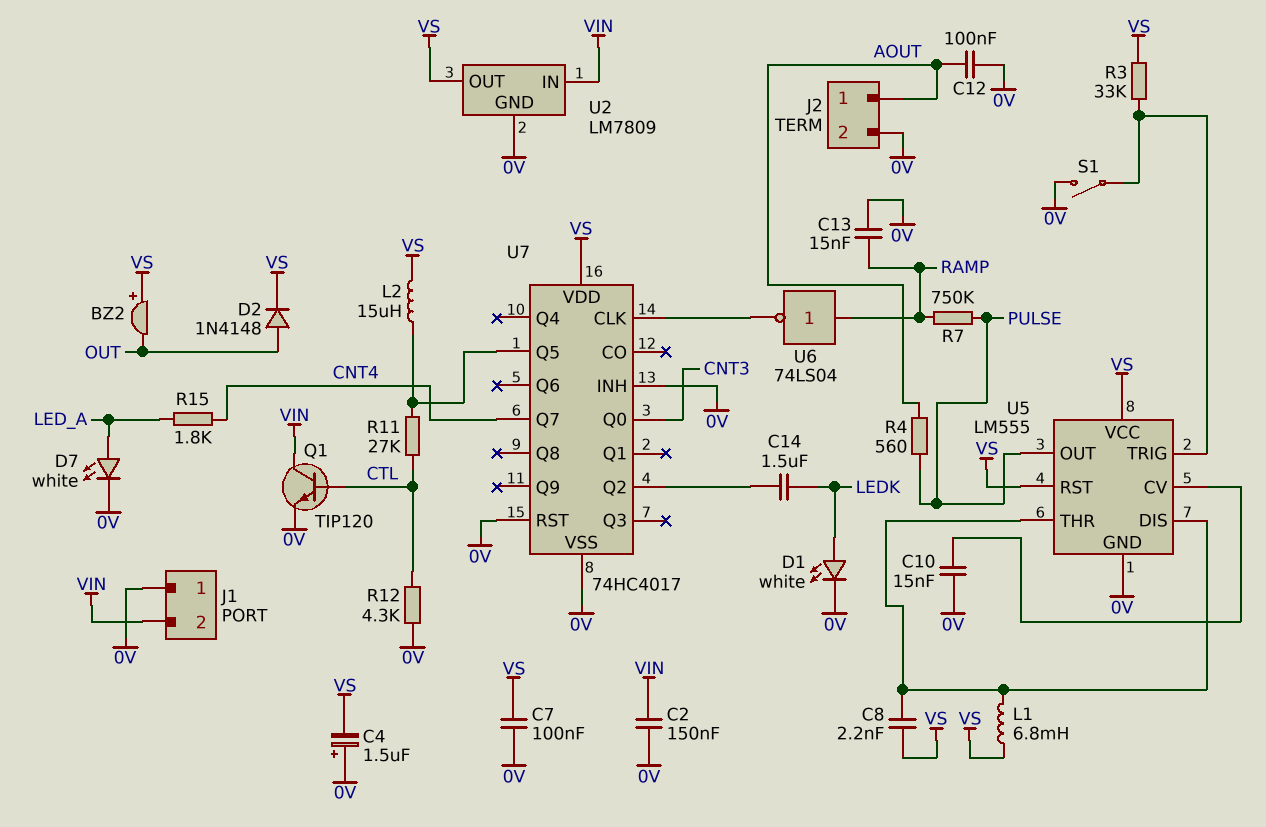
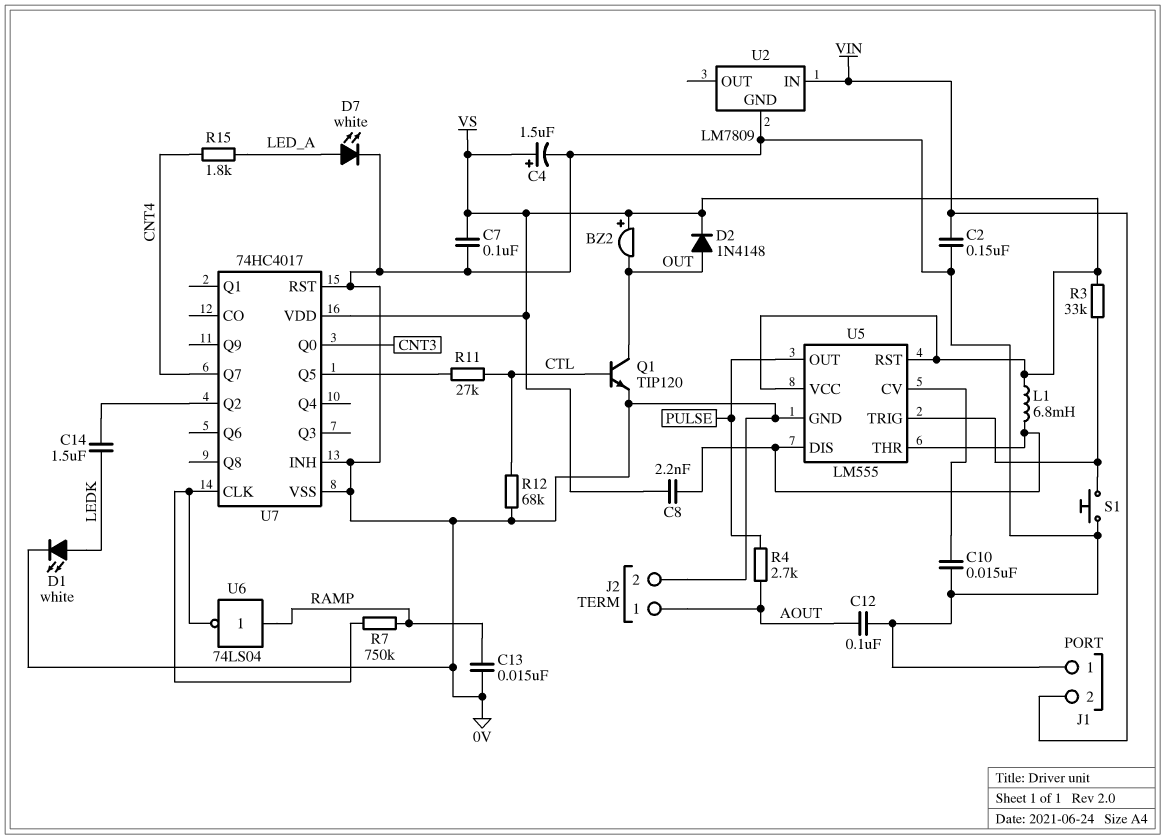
C4: 1.5uF (plus 0V, minus VS) -> 1.5uF (plus VS, minus 0V)
L2: 15uH (U7/Q5, VS) -> none
Q1: NPN TIP120 (B CTL, C VIN, E 0V) -> NPN TIP120 (B CTL, C OUT, E 0V)
R4: 560 (AOUT, PULSE) -> 2.7k (AOUT, PULSE)
R7: 750k (PULSE, RAMP) -> 750k (RAMP, U7/CLK)
R12: 4.3k (0V, CTL) -> 68k (0V, CTL)
S1: switch (0V, U5/TRIG) -> button (0V, U5/TRIG)
U2 pin OUT: VS -> none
──────────────────────────────
** WORK ITEM **
Leave every image out and retype the entries above word for word.

** SOLUTION FOR THIS EXERCISE **
C4: 1.5uF (plus 0V, minus VS) -> 1.5uF (plus VS, minus 0V)
L2: 15uH (U7/Q5, VS) -> none
Q1: NPN TIP120 (B CTL, C VIN, E 0V) -> NPN TIP120 (B CTL, C OUT, E 0V)
R4: 560 (AOUT, PULSE) -> 2.7k (AOUT, PULSE)
R7: 750k (PULSE, RAMP) -> 750k (RAMP, U7/CLK)
R12: 4.3k (0V, CTL) -> 68k (0V, CTL)
S1: switch (0V, U5/TRIG) -> button (0V, U5/TRIG)
U2 pin OUT: VS -> none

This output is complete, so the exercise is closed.